- DATA FOR REVIEW
········
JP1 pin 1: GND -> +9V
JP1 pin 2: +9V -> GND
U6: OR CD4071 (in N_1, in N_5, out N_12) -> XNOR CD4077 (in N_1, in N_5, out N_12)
········
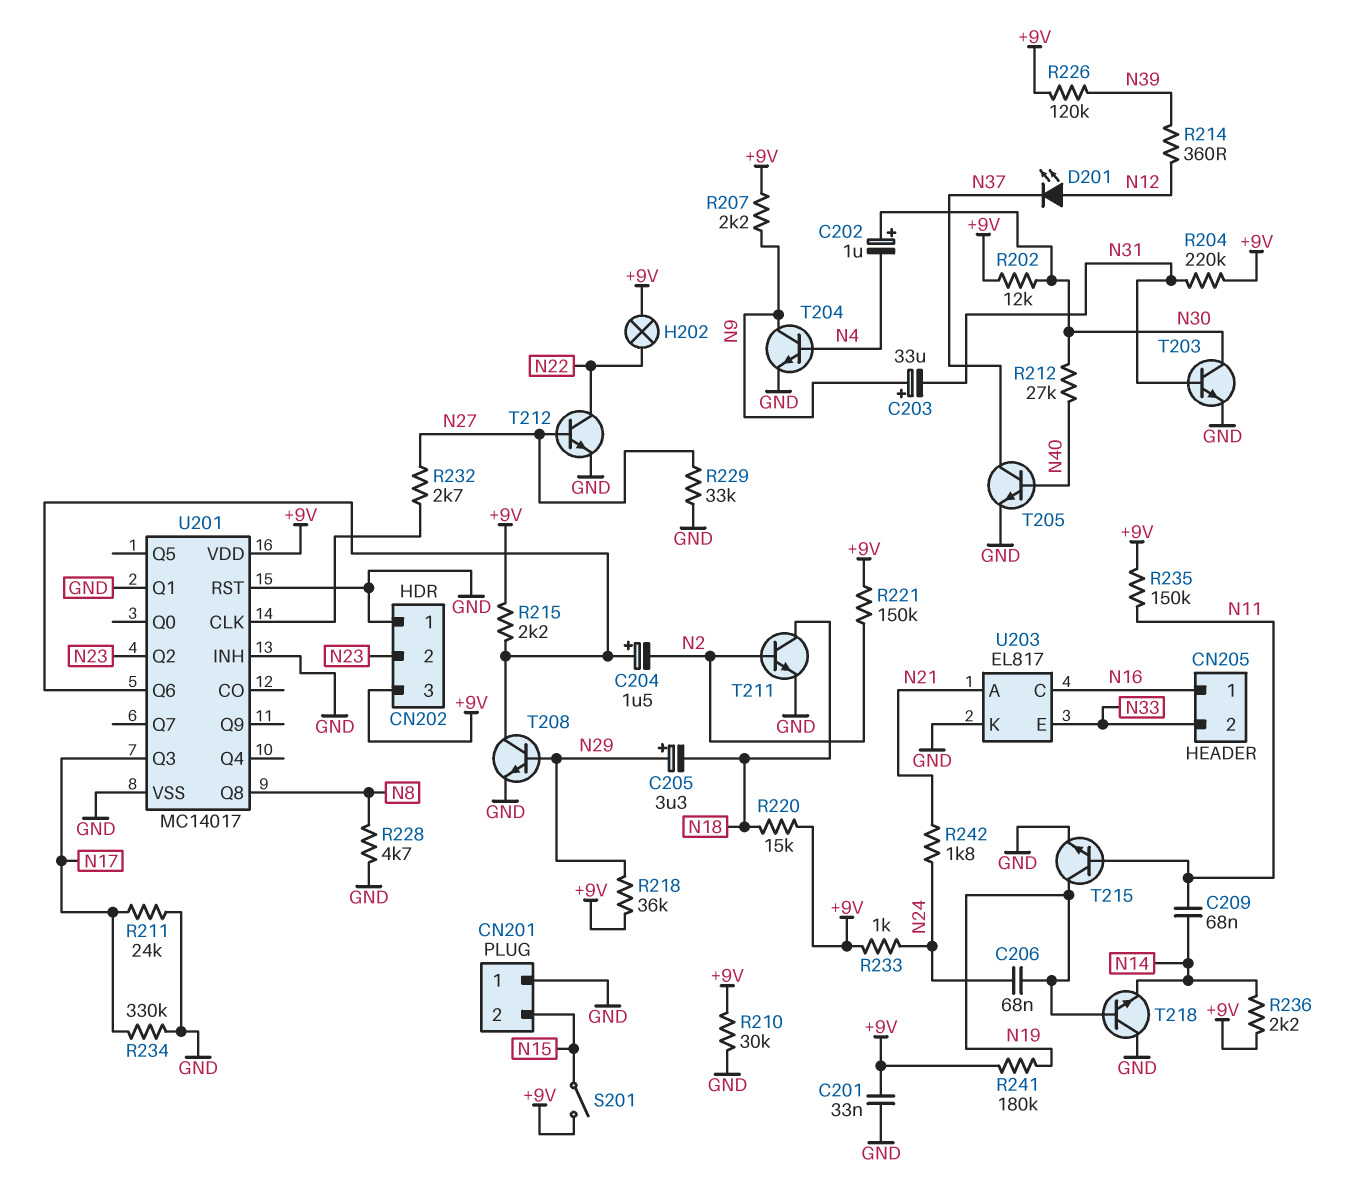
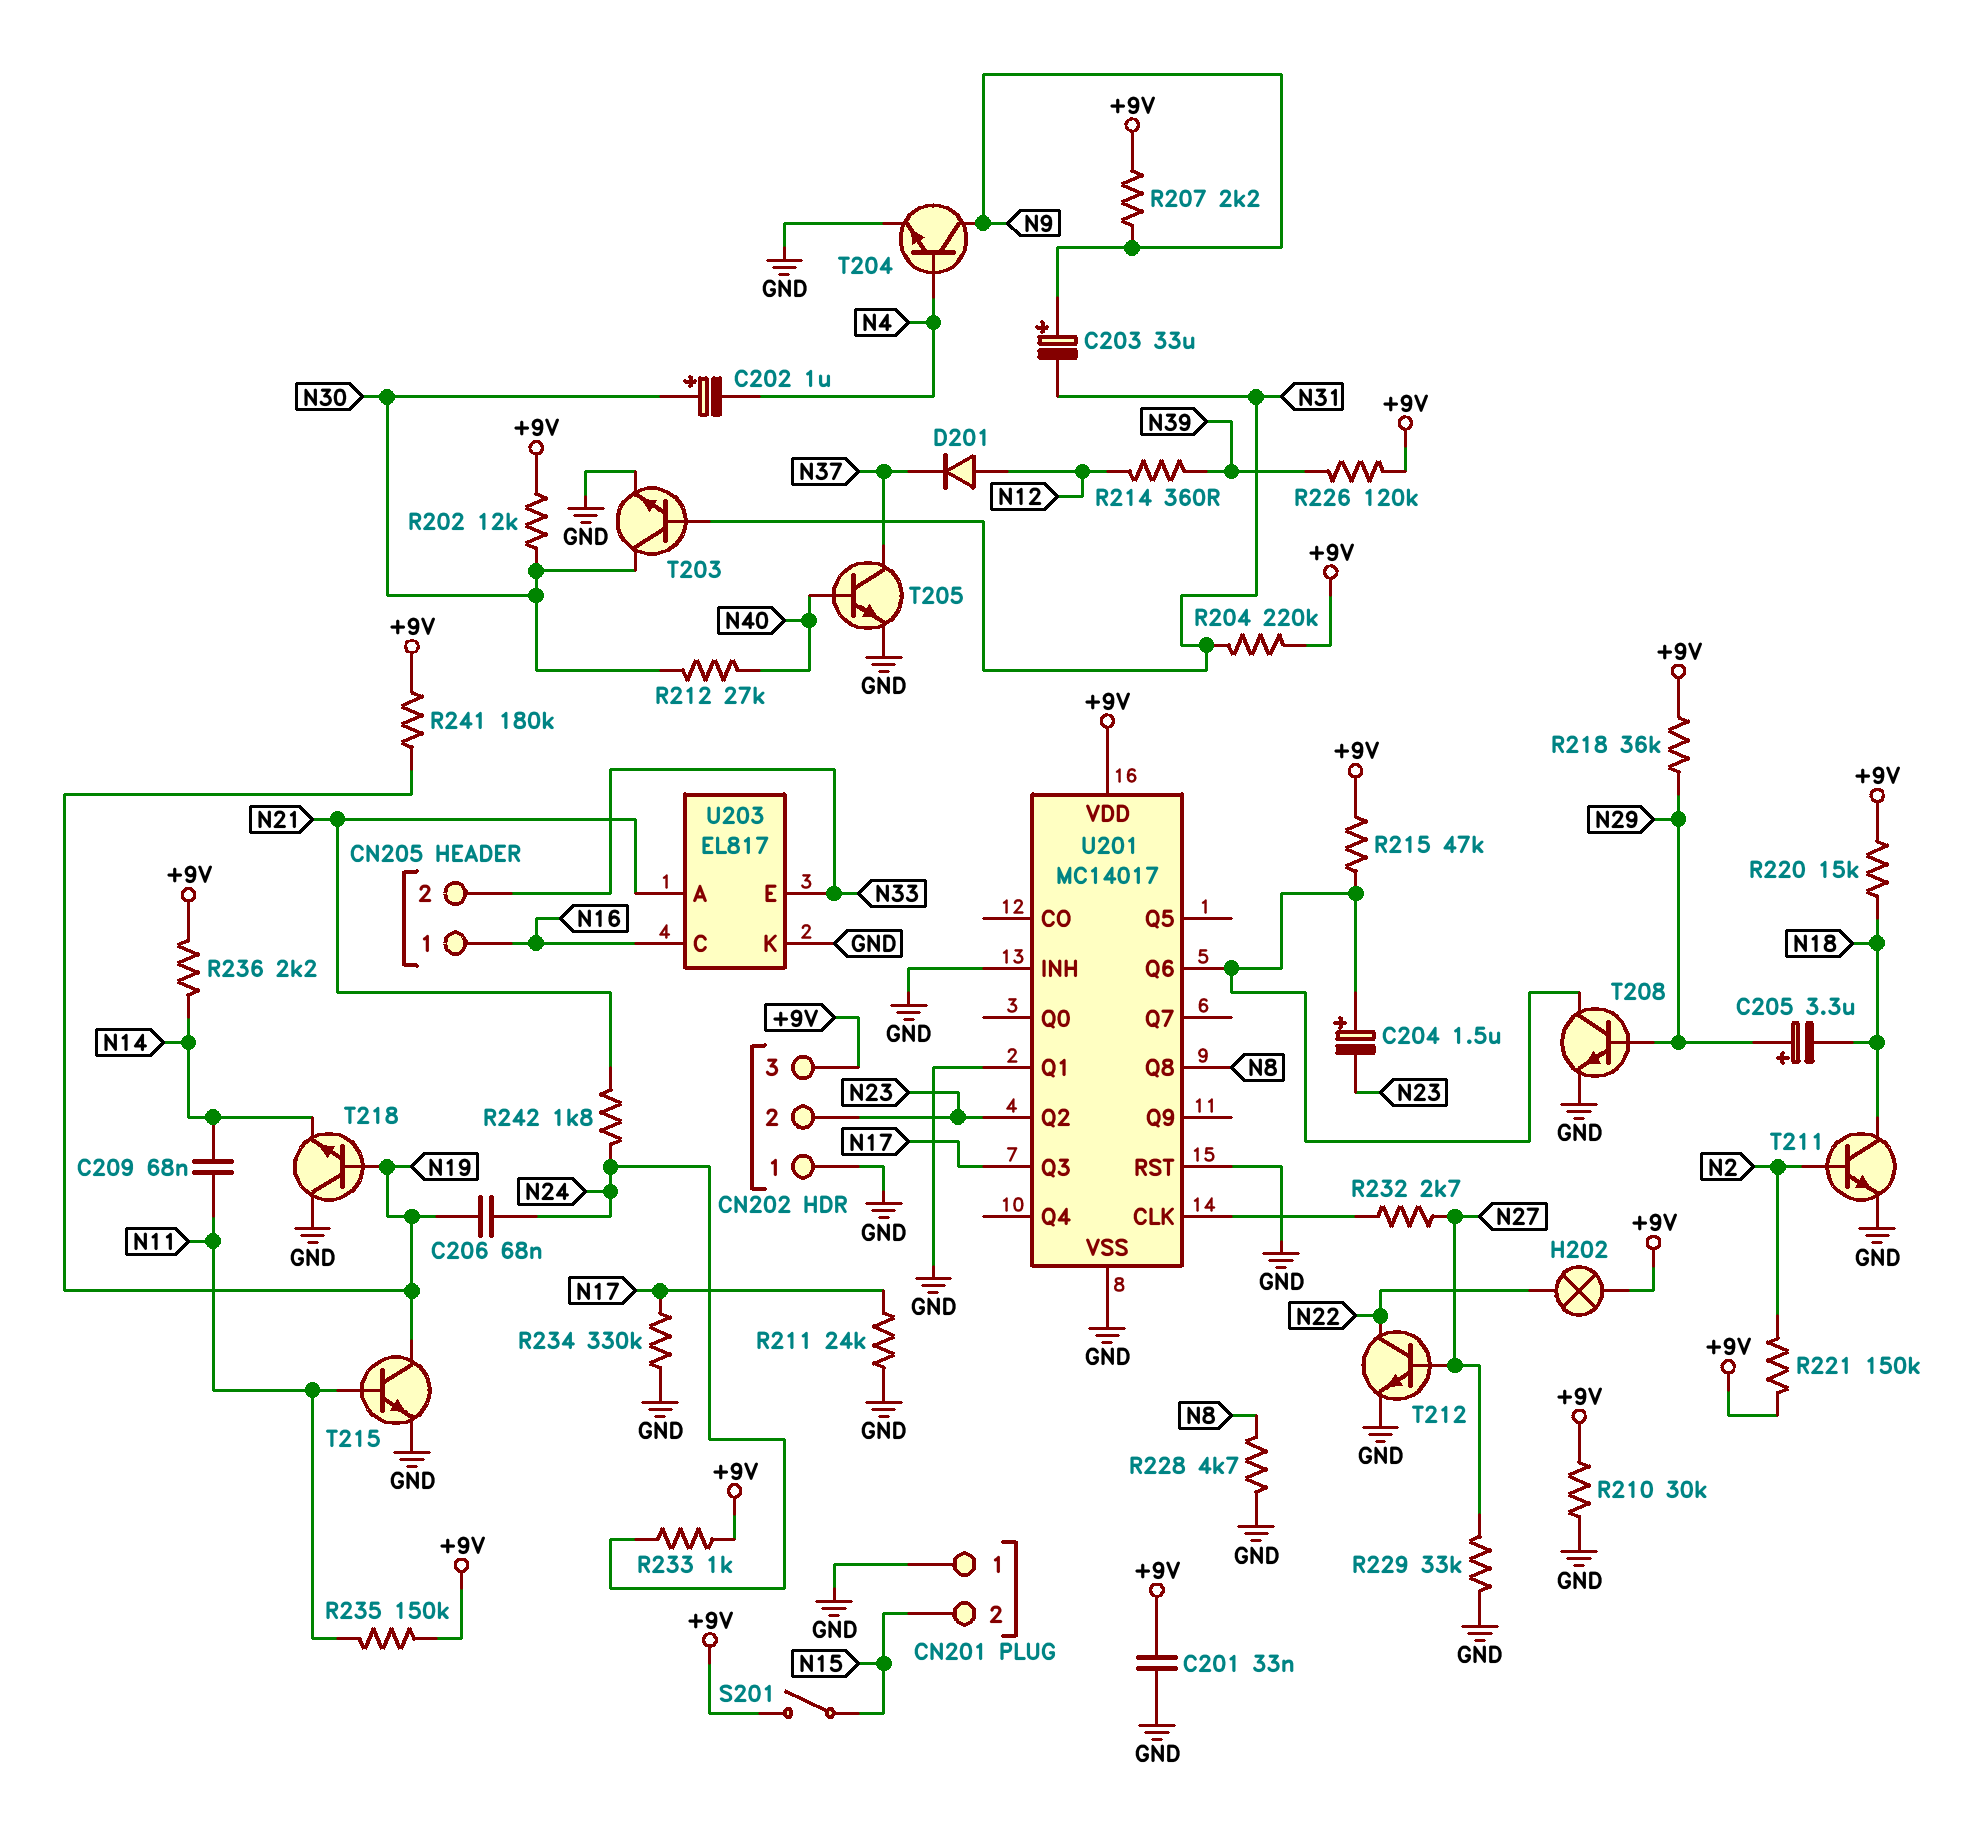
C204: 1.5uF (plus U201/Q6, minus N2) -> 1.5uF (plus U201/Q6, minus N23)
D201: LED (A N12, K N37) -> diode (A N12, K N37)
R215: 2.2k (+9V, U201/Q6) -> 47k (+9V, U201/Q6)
········
- WHAT YOU NEED TO DO
Using the listing above, return word for word each line from the one that has "JP1 pin 1: GND -> +9V" through the one that has "U6: OR CD4071", and no line outside that range.

- OUTPUT FOR THIS TASK
JP1 pin 1: GND -> +9V
JP1 pin 2: +9V -> GND
U6: OR CD4071 (in N_1, in N_5, out N_12) -> XNOR CD4077 (in N_1, in N_5, out N_12)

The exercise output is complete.